**Instructions to follow**
Print the entries below word for word; the pictures stay out of your copy.

**The records**
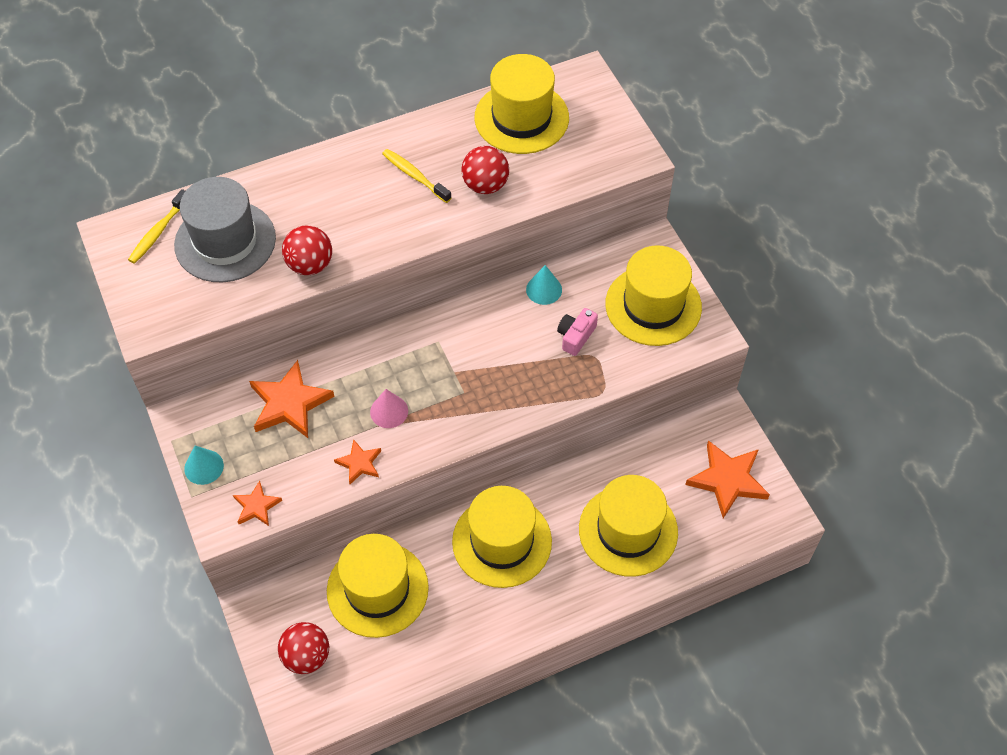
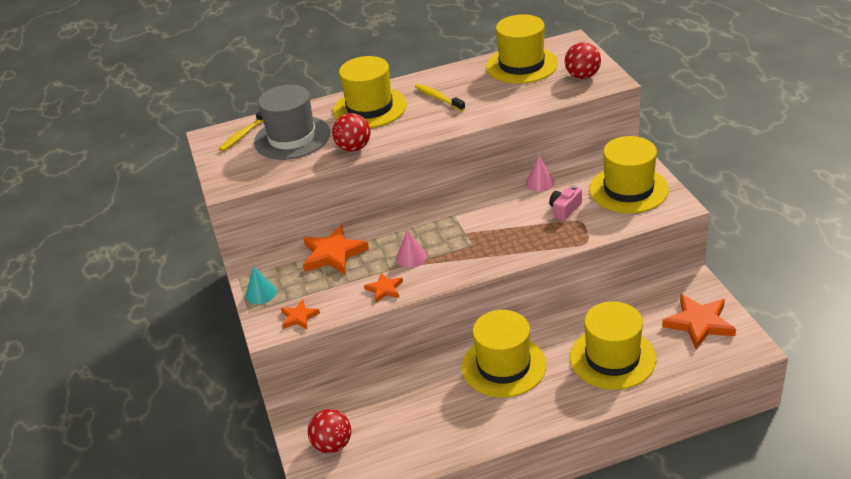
camera: 10 degrees right, 20 degrees down
(377, 589) = (396, 398): yellow hat -> yellow hat (370, 108)
(485, 185) = (492, 101): red ball -> red ball (582, 76)
(544, 289) = (540, 182): turquoise cone -> pink cone

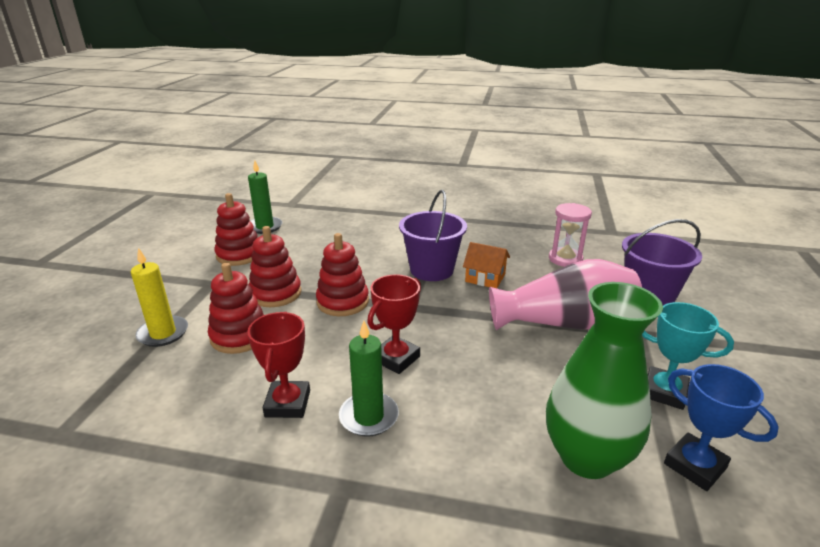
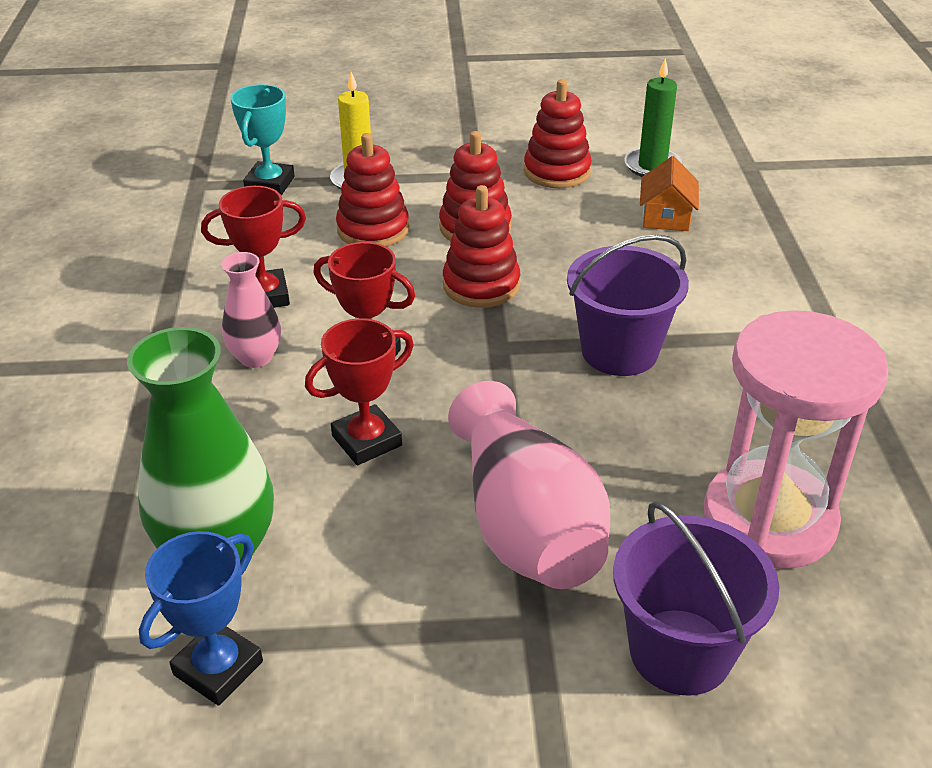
camera: 75 degrees right, 10 degrees up
(369, 417) = (256, 357): green candle -> pink vase
(483, 371) = (367, 441): none -> red trophy
(485, 278) = (627, 415): orange house -> orange house (666, 217)
(565, 259) = (769, 519): pink hourglass -> pink hourglass, size x1.82
(664, 392) = (374, 649): turquoise trophy -> turquoise trophy (270, 184)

**Problem solution**
camera: 10 degrees right, 20 degrees down
(377, 589) = (396, 398): yellow hat -> yellow hat (370, 108)
(485, 185) = (492, 101): red ball -> red ball (582, 76)
(544, 289) = (540, 182): turquoise cone -> pink cone

camera: 75 degrees right, 10 degrees up
(369, 417) = (256, 357): green candle -> pink vase
(483, 371) = (367, 441): none -> red trophy
(485, 278) = (627, 415): orange house -> orange house (666, 217)
(565, 259) = (769, 519): pink hourglass -> pink hourglass, size x1.82
(664, 392) = (374, 649): turquoise trophy -> turquoise trophy (270, 184)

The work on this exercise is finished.